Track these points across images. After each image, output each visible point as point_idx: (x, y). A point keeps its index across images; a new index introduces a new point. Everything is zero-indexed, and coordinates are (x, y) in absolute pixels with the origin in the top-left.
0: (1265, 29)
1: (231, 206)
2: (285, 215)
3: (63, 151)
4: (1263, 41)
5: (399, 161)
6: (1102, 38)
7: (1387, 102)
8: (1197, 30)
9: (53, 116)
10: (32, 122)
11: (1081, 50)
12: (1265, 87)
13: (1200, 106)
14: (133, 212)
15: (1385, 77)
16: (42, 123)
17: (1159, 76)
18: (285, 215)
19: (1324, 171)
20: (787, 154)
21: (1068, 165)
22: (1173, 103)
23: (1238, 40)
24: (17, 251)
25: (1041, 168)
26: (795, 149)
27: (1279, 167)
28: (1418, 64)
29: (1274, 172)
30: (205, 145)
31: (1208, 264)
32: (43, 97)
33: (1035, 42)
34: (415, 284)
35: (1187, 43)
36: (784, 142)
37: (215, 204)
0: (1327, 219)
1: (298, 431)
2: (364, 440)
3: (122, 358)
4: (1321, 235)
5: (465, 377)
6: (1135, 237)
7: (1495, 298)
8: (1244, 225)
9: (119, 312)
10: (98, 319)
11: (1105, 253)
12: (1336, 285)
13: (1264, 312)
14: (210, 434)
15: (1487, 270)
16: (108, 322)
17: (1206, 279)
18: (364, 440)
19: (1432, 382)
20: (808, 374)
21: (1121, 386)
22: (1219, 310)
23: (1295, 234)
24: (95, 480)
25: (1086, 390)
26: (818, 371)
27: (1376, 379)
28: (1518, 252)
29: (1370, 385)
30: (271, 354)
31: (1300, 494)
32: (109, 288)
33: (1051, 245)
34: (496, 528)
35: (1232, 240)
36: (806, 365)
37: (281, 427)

EXERCISE INSTRUCTIONS: Print the lines of the items above exactly as they appear, from the first line of the items through the line containing "3: (63, 151)", including both of those lines and nothing more.

RESULT:
Track these points across images. After each image, output each visible point as point_idx: (x, y). A point keeps its index across images; a new index introduces a new point. Everything is zero-indexed, and coordinates are (x, y) in absolute pixels with the origin in the top-left.
0: (1265, 29)
1: (231, 206)
2: (285, 215)
3: (63, 151)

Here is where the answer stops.